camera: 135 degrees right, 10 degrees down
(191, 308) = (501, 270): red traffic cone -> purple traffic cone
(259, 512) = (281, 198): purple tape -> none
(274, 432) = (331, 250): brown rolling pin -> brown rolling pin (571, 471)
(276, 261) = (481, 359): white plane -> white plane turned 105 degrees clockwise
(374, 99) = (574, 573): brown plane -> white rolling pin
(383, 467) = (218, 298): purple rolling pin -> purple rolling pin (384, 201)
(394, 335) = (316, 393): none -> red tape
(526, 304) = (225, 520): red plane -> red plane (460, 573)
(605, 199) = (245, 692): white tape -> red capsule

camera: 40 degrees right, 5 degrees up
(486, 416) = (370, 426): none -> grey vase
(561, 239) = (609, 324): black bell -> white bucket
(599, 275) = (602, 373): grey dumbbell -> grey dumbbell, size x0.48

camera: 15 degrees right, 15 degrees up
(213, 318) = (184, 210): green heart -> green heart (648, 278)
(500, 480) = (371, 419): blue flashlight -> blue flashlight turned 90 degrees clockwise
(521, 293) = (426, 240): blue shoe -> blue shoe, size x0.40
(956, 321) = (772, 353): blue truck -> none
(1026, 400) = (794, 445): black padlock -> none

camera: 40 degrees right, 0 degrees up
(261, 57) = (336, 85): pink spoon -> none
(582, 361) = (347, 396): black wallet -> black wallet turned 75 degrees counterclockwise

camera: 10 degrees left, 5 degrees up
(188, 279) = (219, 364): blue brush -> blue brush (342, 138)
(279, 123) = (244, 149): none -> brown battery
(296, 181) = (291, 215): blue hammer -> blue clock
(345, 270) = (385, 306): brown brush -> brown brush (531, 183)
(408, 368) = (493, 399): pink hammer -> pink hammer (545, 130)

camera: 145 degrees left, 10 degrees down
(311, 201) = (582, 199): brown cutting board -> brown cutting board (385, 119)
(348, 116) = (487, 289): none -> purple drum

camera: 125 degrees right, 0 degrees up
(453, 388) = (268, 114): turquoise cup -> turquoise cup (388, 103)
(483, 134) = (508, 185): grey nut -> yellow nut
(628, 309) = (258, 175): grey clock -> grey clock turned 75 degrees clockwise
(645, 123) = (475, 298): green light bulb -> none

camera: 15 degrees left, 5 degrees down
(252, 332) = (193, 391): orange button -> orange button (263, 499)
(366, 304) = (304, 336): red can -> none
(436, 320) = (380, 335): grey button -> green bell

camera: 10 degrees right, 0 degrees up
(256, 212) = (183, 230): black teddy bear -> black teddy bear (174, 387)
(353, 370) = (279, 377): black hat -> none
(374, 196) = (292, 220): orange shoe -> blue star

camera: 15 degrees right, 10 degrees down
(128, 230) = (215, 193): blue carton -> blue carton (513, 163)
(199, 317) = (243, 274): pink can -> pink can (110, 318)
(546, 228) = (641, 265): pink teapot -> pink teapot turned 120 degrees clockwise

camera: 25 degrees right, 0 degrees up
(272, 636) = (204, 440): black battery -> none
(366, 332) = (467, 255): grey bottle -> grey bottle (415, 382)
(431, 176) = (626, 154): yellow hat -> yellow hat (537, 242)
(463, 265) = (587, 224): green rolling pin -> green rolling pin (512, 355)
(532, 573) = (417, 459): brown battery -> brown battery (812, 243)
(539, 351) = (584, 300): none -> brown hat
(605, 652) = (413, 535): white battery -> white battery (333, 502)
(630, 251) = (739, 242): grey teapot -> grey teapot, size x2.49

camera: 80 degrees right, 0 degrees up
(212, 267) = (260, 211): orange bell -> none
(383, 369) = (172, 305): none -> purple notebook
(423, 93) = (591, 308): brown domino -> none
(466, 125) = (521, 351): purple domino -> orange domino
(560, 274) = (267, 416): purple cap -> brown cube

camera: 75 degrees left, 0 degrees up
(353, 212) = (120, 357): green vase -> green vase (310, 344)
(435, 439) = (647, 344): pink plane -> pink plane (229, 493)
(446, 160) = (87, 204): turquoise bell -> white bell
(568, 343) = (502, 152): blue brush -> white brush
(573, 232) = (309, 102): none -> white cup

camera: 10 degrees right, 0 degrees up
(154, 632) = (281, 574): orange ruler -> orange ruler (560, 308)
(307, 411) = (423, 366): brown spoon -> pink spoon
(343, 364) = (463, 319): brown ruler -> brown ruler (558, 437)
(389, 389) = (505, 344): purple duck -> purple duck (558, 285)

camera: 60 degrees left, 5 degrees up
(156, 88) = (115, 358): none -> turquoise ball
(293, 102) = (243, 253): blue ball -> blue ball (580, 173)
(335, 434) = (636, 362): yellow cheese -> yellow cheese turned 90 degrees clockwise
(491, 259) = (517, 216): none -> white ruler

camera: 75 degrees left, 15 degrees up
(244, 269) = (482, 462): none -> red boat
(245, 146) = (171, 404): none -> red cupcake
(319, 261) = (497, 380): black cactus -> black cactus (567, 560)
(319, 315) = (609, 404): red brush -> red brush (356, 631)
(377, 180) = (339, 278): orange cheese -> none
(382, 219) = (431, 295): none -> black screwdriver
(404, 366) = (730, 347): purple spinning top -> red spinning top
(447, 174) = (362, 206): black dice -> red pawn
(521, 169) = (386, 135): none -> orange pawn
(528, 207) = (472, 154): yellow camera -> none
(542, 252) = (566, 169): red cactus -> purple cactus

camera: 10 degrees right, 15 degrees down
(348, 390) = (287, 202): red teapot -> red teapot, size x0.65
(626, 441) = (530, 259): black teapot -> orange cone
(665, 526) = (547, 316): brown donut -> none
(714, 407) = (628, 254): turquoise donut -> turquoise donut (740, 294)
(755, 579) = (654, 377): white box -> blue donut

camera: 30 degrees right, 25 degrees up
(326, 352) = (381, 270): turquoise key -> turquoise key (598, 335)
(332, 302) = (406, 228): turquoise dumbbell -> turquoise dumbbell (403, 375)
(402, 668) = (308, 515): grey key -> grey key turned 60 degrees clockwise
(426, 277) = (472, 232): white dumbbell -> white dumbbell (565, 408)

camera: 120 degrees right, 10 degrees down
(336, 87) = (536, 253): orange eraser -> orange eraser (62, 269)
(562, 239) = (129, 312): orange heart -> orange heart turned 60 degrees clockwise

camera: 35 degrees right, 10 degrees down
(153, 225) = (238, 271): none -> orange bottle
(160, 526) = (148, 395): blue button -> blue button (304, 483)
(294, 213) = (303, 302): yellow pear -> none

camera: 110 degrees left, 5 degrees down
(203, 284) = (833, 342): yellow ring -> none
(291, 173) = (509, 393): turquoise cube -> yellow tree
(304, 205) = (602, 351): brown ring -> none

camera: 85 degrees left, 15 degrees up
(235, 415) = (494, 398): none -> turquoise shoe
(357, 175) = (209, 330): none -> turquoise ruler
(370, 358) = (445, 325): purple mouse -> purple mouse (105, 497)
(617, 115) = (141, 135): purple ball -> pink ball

^^^^^^^^^^^^^^^^

*Problem description*. Your response needs to restate the lines above exactly.

*Result*.
camera: 135 degrees right, 10 degrees down
(191, 308) = (501, 270): red traffic cone -> purple traffic cone
(259, 512) = (281, 198): purple tape -> none
(274, 432) = (331, 250): brown rolling pin -> brown rolling pin (571, 471)
(276, 261) = (481, 359): white plane -> white plane turned 105 degrees clockwise
(374, 99) = (574, 573): brown plane -> white rolling pin
(383, 467) = (218, 298): purple rolling pin -> purple rolling pin (384, 201)
(394, 335) = (316, 393): none -> red tape
(526, 304) = (225, 520): red plane -> red plane (460, 573)
(605, 199) = (245, 692): white tape -> red capsule

camera: 40 degrees right, 5 degrees up
(486, 416) = (370, 426): none -> grey vase
(561, 239) = (609, 324): black bell -> white bucket
(599, 275) = (602, 373): grey dumbbell -> grey dumbbell, size x0.48

camera: 15 degrees right, 15 degrees up
(213, 318) = (184, 210): green heart -> green heart (648, 278)
(500, 480) = (371, 419): blue flashlight -> blue flashlight turned 90 degrees clockwise
(521, 293) = (426, 240): blue shoe -> blue shoe, size x0.40
(956, 321) = (772, 353): blue truck -> none
(1026, 400) = (794, 445): black padlock -> none

camera: 40 degrees right, 0 degrees up
(261, 57) = (336, 85): pink spoon -> none
(582, 361) = (347, 396): black wallet -> black wallet turned 75 degrees counterclockwise

camera: 10 degrees left, 5 degrees up
(188, 279) = (219, 364): blue brush -> blue brush (342, 138)
(279, 123) = (244, 149): none -> brown battery
(296, 181) = (291, 215): blue hammer -> blue clock
(345, 270) = (385, 306): brown brush -> brown brush (531, 183)
(408, 368) = (493, 399): pink hammer -> pink hammer (545, 130)

camera: 145 degrees left, 10 degrees down
(311, 201) = (582, 199): brown cutting board -> brown cutting board (385, 119)
(348, 116) = (487, 289): none -> purple drum

camera: 125 degrees right, 0 degrees up
(453, 388) = (268, 114): turquoise cup -> turquoise cup (388, 103)
(483, 134) = (508, 185): grey nut -> yellow nut
(628, 309) = (258, 175): grey clock -> grey clock turned 75 degrees clockwise
(645, 123) = (475, 298): green light bulb -> none

camera: 15 degrees left, 5 degrees down
(252, 332) = (193, 391): orange button -> orange button (263, 499)
(366, 304) = (304, 336): red can -> none
(436, 320) = (380, 335): grey button -> green bell

camera: 10 degrees right, 0 degrees up
(256, 212) = (183, 230): black teddy bear -> black teddy bear (174, 387)
(353, 370) = (279, 377): black hat -> none
(374, 196) = (292, 220): orange shoe -> blue star

camera: 15 degrees right, 10 degrees down
(128, 230) = (215, 193): blue carton -> blue carton (513, 163)
(199, 317) = (243, 274): pink can -> pink can (110, 318)
(546, 228) = (641, 265): pink teapot -> pink teapot turned 120 degrees clockwise

camera: 25 degrees right, 0 degrees up
(272, 636) = (204, 440): black battery -> none
(366, 332) = (467, 255): grey bottle -> grey bottle (415, 382)
(431, 176) = (626, 154): yellow hat -> yellow hat (537, 242)
(463, 265) = (587, 224): green rolling pin -> green rolling pin (512, 355)
(532, 573) = (417, 459): brown battery -> brown battery (812, 243)
(539, 351) = (584, 300): none -> brown hat
(605, 652) = (413, 535): white battery -> white battery (333, 502)
(630, 251) = (739, 242): grey teapot -> grey teapot, size x2.49

camera: 80 degrees right, 0 degrees up
(212, 267) = (260, 211): orange bell -> none
(383, 369) = (172, 305): none -> purple notebook
(423, 93) = (591, 308): brown domino -> none
(466, 125) = (521, 351): purple domino -> orange domino
(560, 274) = (267, 416): purple cap -> brown cube

camera: 75 degrees left, 0 degrees up
(353, 212) = (120, 357): green vase -> green vase (310, 344)
(435, 439) = (647, 344): pink plane -> pink plane (229, 493)
(446, 160) = (87, 204): turquoise bell -> white bell
(568, 343) = (502, 152): blue brush -> white brush
(573, 232) = (309, 102): none -> white cup

camera: 10 degrees right, 0 degrees up
(154, 632) = (281, 574): orange ruler -> orange ruler (560, 308)
(307, 411) = (423, 366): brown spoon -> pink spoon
(343, 364) = (463, 319): brown ruler -> brown ruler (558, 437)
(389, 389) = (505, 344): purple duck -> purple duck (558, 285)

camera: 60 degrees left, 5 degrees up
(156, 88) = (115, 358): none -> turquoise ball
(293, 102) = (243, 253): blue ball -> blue ball (580, 173)
(335, 434) = (636, 362): yellow cheese -> yellow cheese turned 90 degrees clockwise
(491, 259) = (517, 216): none -> white ruler

camera: 75 degrees left, 15 degrees up
(244, 269) = (482, 462): none -> red boat
(245, 146) = (171, 404): none -> red cupcake
(319, 261) = (497, 380): black cactus -> black cactus (567, 560)
(319, 315) = (609, 404): red brush -> red brush (356, 631)
(377, 180) = (339, 278): orange cheese -> none
(382, 219) = (431, 295): none -> black screwdriver
(404, 366) = (730, 347): purple spinning top -> red spinning top
(447, 174) = (362, 206): black dice -> red pawn
(521, 169) = (386, 135): none -> orange pawn
(528, 207) = (472, 154): yellow camera -> none
(542, 252) = (566, 169): red cactus -> purple cactus

camera: 10 degrees right, 15 degrees down
(348, 390) = (287, 202): red teapot -> red teapot, size x0.65
(626, 441) = (530, 259): black teapot -> orange cone
(665, 526) = (547, 316): brown donut -> none
(714, 407) = (628, 254): turquoise donut -> turquoise donut (740, 294)
(755, 579) = (654, 377): white box -> blue donut

camera: 30 degrees right, 25 degrees up
(326, 352) = (381, 270): turquoise key -> turquoise key (598, 335)
(332, 302) = (406, 228): turquoise dumbbell -> turquoise dumbbell (403, 375)
(402, 668) = (308, 515): grey key -> grey key turned 60 degrees clockwise
(426, 277) = (472, 232): white dumbbell -> white dumbbell (565, 408)

camera: 120 degrees right, 10 degrees down
(336, 87) = (536, 253): orange eraser -> orange eraser (62, 269)
(562, 239) = (129, 312): orange heart -> orange heart turned 60 degrees clockwise

camera: 35 degrees right, 10 degrees down
(153, 225) = (238, 271): none -> orange bottle
(160, 526) = (148, 395): blue button -> blue button (304, 483)
(294, 213) = (303, 302): yellow pear -> none

camera: 110 degrees left, 5 degrees down
(203, 284) = (833, 342): yellow ring -> none
(291, 173) = (509, 393): turquoise cube -> yellow tree
(304, 205) = (602, 351): brown ring -> none

camera: 85 degrees left, 15 degrees up
(235, 415) = (494, 398): none -> turquoise shoe
(357, 175) = (209, 330): none -> turquoise ruler
(370, 358) = (445, 325): purple mouse -> purple mouse (105, 497)
(617, 115) = (141, 135): purple ball -> pink ball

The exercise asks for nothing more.